◆ AVAILABLE RECORDS
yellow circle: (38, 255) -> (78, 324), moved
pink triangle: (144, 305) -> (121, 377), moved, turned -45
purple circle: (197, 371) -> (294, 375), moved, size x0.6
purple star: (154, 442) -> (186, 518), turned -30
---
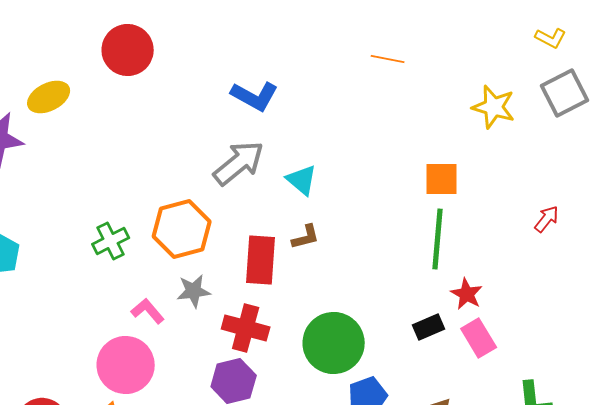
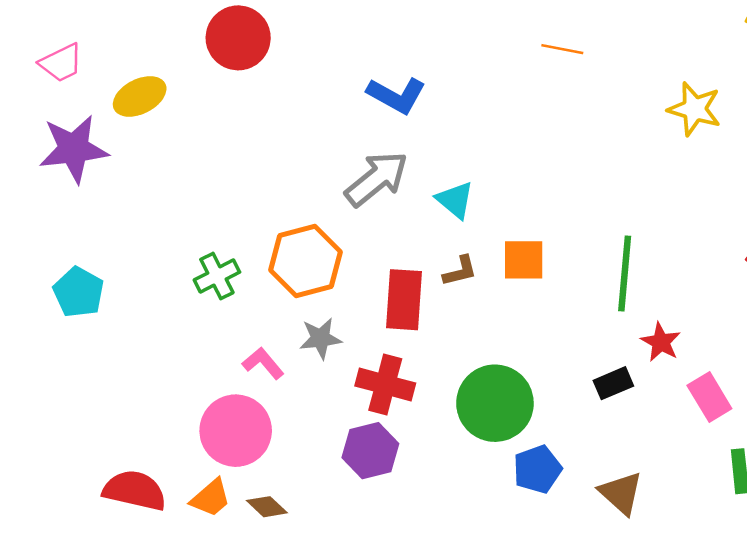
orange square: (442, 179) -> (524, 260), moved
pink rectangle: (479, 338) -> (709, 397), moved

◆ TASK DESCRIPTION
Will you return exactly the lines above from the one with "yellow circle: (38, 255) -> (78, 324), moved" down to the one with "purple star: (154, 442)", counting both as part of the range?

◆ RESPONSE TO THE TASK
yellow circle: (38, 255) -> (78, 324), moved
pink triangle: (144, 305) -> (121, 377), moved, turned -45
purple circle: (197, 371) -> (294, 375), moved, size x0.6
purple star: (154, 442) -> (186, 518), turned -30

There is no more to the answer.